Task to complete
Copy exactly the lines of the data below, beginning with the line with "(557, 168) = (499, 163): none -> yellow pan" and ending with the line with "(452, 241) = (409, 191): yellow". Pictures are to be omitted.

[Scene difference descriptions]
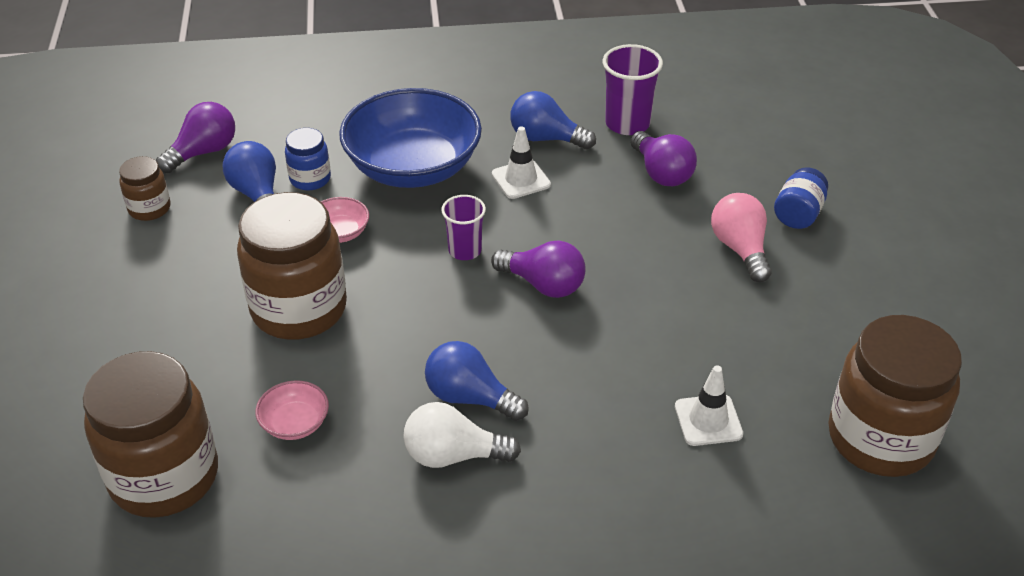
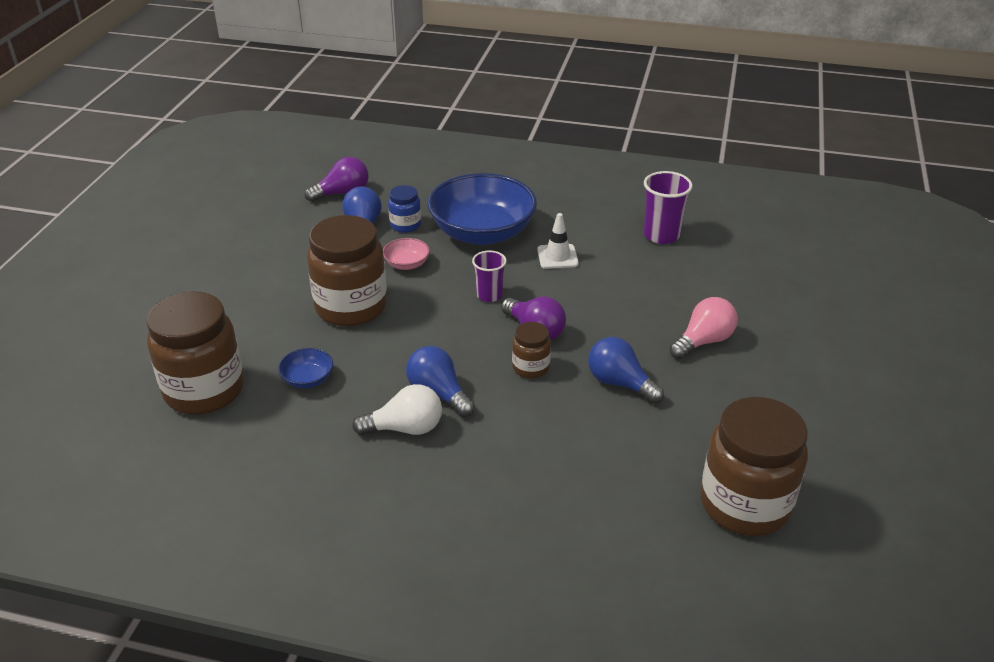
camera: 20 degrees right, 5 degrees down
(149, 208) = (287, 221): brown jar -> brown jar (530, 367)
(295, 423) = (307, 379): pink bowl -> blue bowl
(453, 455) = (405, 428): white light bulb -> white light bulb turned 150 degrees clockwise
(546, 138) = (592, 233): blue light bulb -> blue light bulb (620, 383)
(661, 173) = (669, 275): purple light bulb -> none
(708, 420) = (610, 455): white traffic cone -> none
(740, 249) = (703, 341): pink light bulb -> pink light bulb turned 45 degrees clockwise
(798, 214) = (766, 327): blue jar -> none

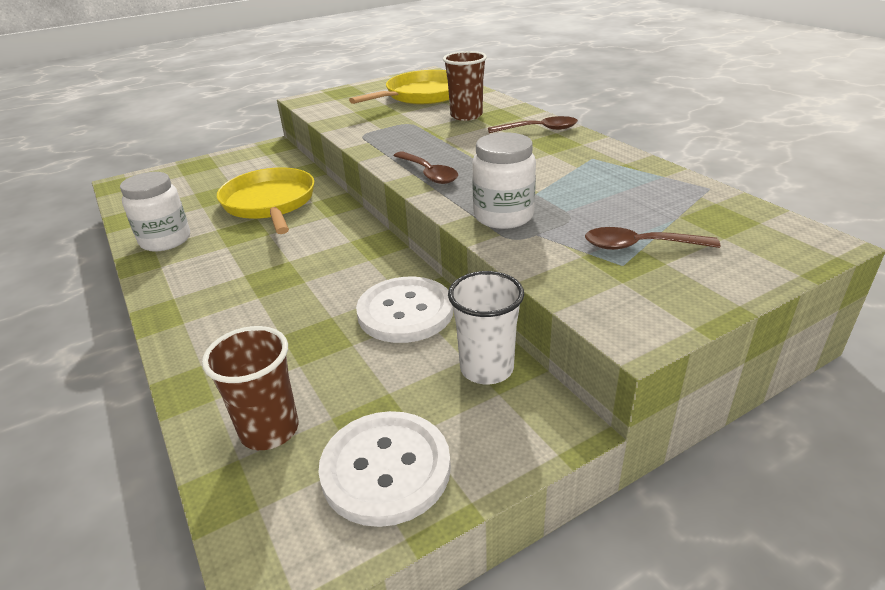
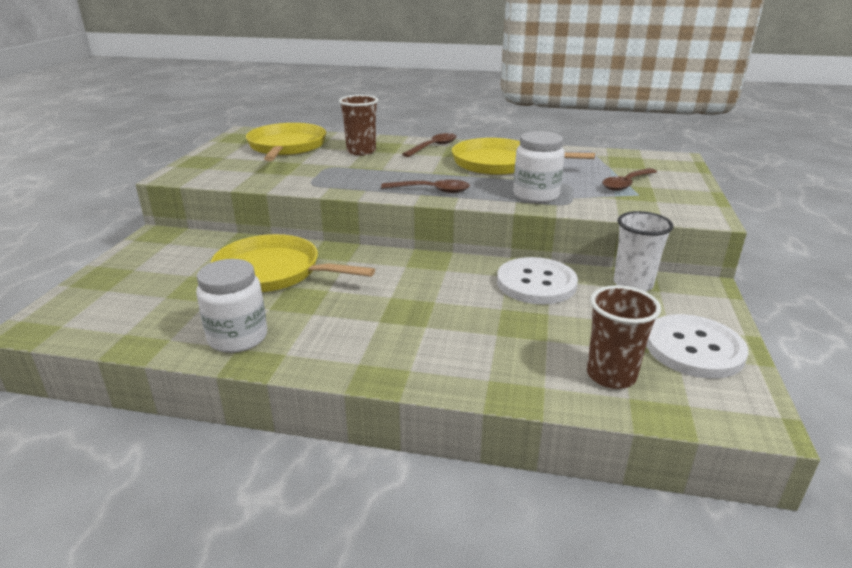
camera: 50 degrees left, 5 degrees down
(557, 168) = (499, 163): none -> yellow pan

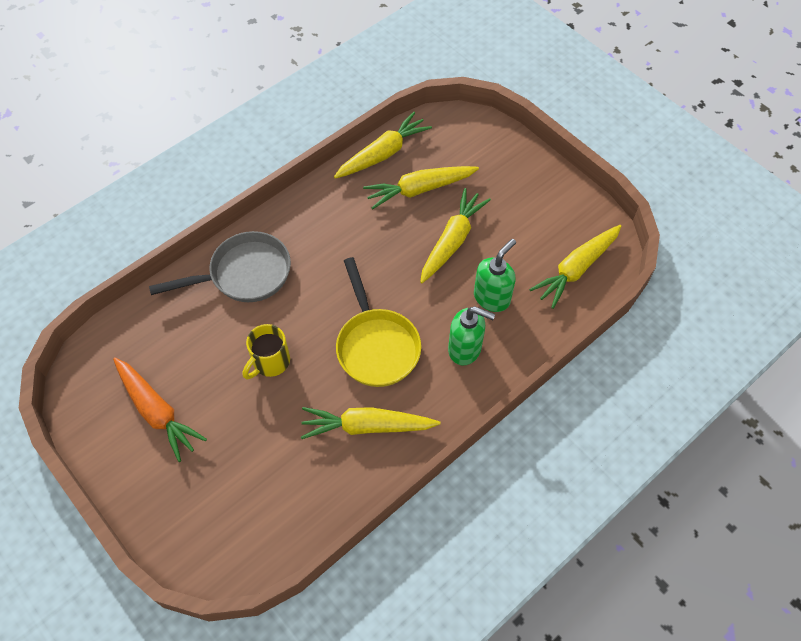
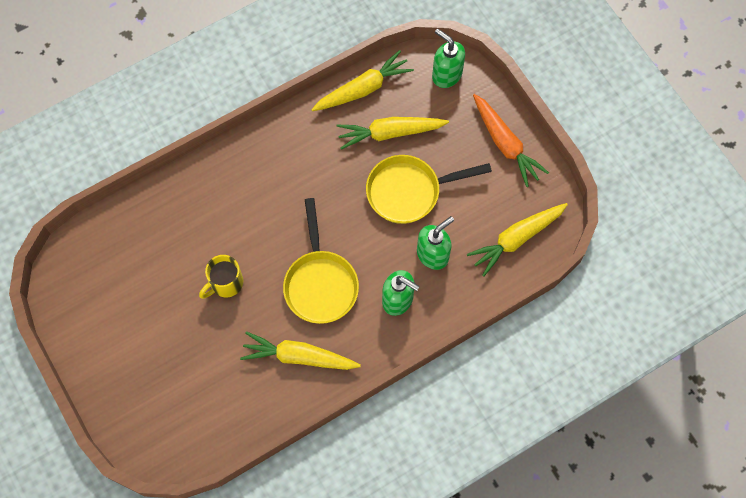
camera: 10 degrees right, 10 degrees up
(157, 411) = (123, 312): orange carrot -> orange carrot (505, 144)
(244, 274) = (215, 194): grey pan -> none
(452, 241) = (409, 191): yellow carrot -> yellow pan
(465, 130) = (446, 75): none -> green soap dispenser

---

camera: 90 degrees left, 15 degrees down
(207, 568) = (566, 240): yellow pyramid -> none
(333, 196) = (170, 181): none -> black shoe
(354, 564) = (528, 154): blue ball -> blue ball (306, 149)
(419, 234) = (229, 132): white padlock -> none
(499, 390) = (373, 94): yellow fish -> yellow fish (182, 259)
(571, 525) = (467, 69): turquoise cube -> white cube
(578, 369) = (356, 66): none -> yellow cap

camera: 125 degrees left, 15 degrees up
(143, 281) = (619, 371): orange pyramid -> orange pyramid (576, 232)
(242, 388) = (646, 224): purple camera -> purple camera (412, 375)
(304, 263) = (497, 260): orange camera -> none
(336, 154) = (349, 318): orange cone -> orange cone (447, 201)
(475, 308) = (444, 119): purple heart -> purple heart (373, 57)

Solved exercise
(557, 168) = (499, 163): none -> yellow pan

camera: 10 degrees right, 10 degrees up
(157, 411) = (123, 312): orange carrot -> orange carrot (505, 144)
(244, 274) = (215, 194): grey pan -> none
(452, 241) = (409, 191): yellow carrot -> yellow pan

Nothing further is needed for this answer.